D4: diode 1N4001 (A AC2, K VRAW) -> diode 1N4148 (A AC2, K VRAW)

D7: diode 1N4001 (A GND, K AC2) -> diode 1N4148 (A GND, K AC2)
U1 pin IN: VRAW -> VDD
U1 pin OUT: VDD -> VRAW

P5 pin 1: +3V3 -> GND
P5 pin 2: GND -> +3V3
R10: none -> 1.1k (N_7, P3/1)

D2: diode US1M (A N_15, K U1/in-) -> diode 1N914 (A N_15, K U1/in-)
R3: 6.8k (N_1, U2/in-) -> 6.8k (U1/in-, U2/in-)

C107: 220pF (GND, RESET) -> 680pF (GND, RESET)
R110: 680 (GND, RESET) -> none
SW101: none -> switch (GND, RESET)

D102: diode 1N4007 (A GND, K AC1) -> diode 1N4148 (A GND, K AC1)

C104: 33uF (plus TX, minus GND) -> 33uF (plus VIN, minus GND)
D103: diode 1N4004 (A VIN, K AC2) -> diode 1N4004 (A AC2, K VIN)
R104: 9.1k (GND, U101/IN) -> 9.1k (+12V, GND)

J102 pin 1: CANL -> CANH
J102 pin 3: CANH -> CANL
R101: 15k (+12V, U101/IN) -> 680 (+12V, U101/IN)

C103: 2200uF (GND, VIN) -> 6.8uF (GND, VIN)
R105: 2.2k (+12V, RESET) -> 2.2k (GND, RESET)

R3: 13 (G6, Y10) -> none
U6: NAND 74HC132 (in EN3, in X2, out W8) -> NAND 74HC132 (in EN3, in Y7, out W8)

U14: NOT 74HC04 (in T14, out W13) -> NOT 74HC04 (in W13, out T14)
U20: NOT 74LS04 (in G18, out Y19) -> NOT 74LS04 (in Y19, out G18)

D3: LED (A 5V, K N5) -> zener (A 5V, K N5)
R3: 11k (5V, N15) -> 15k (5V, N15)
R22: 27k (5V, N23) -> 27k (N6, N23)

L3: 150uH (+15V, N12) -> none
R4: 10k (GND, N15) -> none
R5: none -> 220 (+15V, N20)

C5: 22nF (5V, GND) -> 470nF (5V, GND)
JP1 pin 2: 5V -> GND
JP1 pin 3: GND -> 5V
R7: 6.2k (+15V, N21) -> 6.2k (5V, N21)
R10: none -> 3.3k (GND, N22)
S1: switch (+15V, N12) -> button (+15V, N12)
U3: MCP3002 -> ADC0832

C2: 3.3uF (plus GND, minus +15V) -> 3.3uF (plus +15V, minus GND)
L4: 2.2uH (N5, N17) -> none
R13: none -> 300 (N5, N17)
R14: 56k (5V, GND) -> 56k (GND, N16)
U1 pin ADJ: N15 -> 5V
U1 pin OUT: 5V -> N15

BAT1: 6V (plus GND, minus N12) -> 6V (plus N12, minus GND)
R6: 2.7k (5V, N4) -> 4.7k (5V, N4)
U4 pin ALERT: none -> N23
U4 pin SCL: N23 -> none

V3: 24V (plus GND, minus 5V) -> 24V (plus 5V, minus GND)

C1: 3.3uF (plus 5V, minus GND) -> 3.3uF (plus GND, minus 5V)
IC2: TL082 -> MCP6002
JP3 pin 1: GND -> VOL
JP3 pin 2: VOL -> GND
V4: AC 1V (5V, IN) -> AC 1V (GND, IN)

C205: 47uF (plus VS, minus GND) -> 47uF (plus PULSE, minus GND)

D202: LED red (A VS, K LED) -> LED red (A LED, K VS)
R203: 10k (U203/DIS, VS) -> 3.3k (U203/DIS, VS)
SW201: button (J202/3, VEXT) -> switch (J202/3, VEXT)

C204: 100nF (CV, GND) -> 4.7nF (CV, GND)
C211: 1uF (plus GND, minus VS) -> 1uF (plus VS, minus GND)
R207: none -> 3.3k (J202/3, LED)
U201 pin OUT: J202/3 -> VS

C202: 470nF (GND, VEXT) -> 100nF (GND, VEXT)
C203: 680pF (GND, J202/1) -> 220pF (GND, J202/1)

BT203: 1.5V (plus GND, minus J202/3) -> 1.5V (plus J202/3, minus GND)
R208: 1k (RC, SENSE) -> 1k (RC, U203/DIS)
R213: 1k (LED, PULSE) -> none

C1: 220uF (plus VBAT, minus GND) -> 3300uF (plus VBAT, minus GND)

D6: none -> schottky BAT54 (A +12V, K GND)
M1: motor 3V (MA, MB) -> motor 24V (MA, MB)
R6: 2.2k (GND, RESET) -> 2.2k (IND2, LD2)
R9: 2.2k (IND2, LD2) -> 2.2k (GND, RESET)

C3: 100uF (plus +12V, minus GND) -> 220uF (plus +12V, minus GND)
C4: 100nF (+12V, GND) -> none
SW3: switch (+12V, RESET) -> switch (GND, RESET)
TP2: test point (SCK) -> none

▶ YOUR INSTRUCTIONS: Your answer should be the lines above from the one containing "C2: 3.3uF (plus" through the one containing "R203: 10k (U203/DIS, VS)", copied exactly and with both ends kept.

▶ TASK OUTPUT:
C2: 3.3uF (plus GND, minus +15V) -> 3.3uF (plus +15V, minus GND)
L4: 2.2uH (N5, N17) -> none
R13: none -> 300 (N5, N17)
R14: 56k (5V, GND) -> 56k (GND, N16)
U1 pin ADJ: N15 -> 5V
U1 pin OUT: 5V -> N15

BAT1: 6V (plus GND, minus N12) -> 6V (plus N12, minus GND)
R6: 2.7k (5V, N4) -> 4.7k (5V, N4)
U4 pin ALERT: none -> N23
U4 pin SCL: N23 -> none

V3: 24V (plus GND, minus 5V) -> 24V (plus 5V, minus GND)

C1: 3.3uF (plus 5V, minus GND) -> 3.3uF (plus GND, minus 5V)
IC2: TL082 -> MCP6002
JP3 pin 1: GND -> VOL
JP3 pin 2: VOL -> GND
V4: AC 1V (5V, IN) -> AC 1V (GND, IN)

C205: 47uF (plus VS, minus GND) -> 47uF (plus PULSE, minus GND)

D202: LED red (A VS, K LED) -> LED red (A LED, K VS)
R203: 10k (U203/DIS, VS) -> 3.3k (U203/DIS, VS)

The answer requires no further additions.